◆ Activity: Filter the lines below, keeping each one that holds "white".

◆ Data for processing:
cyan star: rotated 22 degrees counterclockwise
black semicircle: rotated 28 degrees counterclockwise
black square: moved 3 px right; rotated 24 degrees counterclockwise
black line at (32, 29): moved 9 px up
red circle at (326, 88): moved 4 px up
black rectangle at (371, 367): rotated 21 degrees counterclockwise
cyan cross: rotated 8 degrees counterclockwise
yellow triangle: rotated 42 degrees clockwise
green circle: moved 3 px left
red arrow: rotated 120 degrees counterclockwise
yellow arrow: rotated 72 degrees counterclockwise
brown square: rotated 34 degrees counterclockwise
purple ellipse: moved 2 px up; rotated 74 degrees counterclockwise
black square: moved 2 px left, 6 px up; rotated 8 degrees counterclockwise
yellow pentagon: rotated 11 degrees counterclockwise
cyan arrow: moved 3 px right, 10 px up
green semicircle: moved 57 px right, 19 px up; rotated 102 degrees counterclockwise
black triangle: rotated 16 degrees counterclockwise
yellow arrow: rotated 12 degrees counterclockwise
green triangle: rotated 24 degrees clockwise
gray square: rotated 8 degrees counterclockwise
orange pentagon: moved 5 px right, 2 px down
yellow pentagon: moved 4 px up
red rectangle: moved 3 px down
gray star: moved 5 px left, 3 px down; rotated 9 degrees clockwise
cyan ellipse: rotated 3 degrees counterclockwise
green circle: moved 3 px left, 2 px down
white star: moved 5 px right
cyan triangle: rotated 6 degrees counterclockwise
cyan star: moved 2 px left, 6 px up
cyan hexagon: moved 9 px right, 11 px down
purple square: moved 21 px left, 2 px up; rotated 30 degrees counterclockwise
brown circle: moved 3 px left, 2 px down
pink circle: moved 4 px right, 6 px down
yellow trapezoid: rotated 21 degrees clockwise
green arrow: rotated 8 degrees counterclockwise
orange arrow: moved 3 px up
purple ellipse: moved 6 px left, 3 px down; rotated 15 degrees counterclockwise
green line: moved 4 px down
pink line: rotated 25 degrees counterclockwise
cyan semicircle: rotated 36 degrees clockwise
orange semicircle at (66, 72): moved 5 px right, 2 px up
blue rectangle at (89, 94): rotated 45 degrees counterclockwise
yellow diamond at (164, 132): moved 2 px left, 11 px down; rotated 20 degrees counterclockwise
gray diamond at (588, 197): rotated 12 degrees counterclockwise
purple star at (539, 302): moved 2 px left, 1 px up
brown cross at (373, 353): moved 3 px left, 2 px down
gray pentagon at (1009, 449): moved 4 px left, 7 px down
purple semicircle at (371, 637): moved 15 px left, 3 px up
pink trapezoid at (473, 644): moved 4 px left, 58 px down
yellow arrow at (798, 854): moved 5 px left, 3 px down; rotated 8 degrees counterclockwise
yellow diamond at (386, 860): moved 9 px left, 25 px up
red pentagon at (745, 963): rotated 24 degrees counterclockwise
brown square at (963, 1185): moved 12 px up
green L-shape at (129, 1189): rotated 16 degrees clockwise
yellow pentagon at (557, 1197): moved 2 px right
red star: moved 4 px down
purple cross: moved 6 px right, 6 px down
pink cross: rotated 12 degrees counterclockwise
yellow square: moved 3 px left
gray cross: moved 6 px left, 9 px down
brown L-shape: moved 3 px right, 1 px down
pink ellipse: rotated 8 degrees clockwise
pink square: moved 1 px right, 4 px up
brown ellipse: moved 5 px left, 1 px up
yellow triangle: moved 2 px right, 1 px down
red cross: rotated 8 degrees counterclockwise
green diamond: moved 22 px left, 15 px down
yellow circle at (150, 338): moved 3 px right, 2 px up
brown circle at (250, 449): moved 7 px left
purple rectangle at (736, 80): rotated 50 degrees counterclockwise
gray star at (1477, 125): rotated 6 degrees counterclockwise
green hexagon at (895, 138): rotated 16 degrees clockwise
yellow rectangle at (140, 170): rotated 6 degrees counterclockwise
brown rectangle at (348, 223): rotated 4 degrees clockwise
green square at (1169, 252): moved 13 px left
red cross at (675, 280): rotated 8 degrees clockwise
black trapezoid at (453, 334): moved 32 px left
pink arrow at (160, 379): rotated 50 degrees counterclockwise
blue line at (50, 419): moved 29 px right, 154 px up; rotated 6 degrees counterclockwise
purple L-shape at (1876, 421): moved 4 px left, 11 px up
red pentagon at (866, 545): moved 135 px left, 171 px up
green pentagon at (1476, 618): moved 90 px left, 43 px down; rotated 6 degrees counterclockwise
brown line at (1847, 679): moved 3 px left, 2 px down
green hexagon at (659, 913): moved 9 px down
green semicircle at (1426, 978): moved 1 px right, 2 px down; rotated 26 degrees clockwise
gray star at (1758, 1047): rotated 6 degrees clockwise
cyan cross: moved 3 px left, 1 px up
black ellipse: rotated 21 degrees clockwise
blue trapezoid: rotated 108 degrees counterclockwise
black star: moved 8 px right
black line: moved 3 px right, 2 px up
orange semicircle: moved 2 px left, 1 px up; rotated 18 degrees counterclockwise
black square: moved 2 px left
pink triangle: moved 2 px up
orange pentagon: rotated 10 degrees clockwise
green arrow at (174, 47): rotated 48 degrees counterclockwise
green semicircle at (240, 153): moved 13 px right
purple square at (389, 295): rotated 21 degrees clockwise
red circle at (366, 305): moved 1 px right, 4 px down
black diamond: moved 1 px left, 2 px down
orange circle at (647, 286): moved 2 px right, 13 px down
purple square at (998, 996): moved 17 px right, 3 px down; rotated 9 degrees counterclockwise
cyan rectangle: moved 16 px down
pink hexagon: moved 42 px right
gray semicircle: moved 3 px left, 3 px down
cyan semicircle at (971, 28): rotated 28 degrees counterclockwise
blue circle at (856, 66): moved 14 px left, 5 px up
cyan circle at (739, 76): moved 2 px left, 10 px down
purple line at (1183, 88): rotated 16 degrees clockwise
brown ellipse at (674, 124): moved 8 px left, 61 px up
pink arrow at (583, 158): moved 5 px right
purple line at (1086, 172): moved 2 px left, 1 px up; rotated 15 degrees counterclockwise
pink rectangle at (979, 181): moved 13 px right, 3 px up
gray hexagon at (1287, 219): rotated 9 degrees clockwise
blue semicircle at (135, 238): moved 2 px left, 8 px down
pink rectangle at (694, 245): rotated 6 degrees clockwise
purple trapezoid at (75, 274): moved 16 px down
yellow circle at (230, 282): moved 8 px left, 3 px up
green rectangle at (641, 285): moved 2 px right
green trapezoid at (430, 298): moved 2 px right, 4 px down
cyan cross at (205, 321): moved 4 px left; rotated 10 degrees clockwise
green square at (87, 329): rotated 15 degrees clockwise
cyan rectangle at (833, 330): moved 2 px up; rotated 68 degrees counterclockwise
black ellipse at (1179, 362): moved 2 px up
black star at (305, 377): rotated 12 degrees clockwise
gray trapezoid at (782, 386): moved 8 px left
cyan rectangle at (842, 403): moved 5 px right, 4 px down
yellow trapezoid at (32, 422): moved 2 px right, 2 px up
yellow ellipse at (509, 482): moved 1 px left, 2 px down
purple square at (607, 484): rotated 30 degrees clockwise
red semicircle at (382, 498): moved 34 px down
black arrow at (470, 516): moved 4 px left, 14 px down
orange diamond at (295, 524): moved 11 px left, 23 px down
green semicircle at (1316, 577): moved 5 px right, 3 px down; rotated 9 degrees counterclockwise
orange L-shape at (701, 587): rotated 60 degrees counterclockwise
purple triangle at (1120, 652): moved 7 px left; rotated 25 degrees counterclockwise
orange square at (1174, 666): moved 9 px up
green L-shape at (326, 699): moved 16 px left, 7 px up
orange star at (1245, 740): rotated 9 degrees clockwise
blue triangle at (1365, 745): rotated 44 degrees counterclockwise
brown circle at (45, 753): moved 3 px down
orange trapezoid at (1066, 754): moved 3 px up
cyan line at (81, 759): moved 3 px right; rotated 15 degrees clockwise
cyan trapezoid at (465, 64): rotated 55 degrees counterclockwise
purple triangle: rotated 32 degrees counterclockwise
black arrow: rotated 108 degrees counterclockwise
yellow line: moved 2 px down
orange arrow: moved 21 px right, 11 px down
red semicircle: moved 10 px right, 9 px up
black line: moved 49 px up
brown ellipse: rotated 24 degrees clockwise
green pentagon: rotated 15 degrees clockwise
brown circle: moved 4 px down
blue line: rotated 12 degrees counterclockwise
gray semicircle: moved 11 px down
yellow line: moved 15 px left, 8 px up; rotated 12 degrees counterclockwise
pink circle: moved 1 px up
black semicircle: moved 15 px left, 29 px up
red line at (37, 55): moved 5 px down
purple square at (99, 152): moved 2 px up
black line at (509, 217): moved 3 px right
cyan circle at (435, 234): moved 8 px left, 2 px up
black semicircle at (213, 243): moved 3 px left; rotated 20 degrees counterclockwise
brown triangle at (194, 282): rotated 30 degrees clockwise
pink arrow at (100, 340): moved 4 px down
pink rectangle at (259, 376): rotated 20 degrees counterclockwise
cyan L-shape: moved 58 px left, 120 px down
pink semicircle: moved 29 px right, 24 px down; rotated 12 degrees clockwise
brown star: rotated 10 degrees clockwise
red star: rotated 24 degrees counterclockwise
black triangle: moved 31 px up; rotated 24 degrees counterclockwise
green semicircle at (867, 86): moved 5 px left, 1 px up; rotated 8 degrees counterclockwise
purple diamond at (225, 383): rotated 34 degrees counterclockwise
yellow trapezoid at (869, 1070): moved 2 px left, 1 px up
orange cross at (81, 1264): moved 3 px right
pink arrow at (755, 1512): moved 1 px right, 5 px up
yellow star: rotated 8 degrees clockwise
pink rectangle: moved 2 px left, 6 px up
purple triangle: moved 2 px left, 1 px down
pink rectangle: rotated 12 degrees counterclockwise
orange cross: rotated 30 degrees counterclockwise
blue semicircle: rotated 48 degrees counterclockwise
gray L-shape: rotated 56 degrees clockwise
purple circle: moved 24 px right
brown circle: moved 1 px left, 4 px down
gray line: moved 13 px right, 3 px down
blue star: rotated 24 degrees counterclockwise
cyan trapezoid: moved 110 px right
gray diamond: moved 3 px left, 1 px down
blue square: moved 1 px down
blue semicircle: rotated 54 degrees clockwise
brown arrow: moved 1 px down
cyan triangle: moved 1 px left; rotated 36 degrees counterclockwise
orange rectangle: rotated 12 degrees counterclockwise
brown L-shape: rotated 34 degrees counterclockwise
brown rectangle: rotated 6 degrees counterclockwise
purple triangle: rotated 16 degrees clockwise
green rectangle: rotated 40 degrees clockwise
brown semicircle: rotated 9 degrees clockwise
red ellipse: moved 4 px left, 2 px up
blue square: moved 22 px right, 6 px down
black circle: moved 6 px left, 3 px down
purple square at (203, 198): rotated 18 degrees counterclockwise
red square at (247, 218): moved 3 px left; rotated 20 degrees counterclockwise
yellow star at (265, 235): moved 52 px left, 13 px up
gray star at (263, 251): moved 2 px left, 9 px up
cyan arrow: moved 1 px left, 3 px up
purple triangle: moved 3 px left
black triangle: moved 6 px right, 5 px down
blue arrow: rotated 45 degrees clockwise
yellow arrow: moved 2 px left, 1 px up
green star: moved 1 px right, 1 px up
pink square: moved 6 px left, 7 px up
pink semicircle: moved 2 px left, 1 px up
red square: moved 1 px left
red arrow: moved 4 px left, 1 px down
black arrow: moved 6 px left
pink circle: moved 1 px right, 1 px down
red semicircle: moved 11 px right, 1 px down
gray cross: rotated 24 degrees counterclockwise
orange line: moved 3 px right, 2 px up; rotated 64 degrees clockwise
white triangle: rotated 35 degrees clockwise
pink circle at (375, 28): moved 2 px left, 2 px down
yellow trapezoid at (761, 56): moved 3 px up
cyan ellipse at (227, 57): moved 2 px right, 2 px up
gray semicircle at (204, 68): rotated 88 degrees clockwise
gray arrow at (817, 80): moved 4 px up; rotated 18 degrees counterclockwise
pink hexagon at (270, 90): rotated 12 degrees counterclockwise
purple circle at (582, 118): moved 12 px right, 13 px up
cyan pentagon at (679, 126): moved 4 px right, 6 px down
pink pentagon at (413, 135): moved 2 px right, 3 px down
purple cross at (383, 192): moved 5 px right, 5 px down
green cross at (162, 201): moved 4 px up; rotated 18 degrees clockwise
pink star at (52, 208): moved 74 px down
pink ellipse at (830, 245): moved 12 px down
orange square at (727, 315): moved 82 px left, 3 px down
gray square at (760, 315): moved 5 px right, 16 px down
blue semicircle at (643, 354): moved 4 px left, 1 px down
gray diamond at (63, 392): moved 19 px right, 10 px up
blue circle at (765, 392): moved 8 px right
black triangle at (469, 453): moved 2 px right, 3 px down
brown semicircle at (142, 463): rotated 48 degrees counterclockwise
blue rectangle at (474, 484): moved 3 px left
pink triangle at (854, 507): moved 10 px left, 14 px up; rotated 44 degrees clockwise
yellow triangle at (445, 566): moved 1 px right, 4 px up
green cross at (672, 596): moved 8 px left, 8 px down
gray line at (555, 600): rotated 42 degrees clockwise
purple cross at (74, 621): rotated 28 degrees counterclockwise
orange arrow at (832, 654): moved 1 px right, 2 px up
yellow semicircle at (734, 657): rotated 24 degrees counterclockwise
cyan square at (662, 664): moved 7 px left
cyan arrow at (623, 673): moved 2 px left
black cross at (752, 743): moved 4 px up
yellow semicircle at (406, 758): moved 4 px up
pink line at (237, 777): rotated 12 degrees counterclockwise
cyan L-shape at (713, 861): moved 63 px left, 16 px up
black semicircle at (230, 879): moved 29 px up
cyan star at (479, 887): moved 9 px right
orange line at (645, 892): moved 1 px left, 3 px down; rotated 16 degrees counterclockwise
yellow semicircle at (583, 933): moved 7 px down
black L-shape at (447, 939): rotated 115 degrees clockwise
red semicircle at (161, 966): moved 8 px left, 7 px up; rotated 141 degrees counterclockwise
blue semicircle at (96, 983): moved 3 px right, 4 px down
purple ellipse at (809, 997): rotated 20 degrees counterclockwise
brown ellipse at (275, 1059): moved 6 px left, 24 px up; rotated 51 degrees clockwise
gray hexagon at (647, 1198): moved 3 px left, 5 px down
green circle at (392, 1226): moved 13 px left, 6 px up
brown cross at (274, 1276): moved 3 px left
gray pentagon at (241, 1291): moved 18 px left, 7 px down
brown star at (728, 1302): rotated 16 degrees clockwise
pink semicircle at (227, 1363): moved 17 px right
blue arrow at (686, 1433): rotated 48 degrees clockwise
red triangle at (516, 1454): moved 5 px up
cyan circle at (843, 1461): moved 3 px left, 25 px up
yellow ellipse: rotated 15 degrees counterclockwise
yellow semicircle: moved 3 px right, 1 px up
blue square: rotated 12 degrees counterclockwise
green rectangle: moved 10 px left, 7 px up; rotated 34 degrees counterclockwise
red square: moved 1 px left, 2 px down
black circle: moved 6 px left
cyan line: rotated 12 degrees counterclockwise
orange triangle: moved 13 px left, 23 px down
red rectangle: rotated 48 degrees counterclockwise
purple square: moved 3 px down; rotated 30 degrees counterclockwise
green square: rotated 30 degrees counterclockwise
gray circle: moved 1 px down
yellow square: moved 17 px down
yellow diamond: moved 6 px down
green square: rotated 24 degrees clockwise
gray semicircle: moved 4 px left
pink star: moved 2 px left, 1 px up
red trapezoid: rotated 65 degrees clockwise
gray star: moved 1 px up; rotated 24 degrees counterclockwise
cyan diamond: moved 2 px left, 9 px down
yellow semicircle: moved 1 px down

◆ Output of the exercise:
white star: moved 5 px right
white triangle: rotated 35 degrees clockwise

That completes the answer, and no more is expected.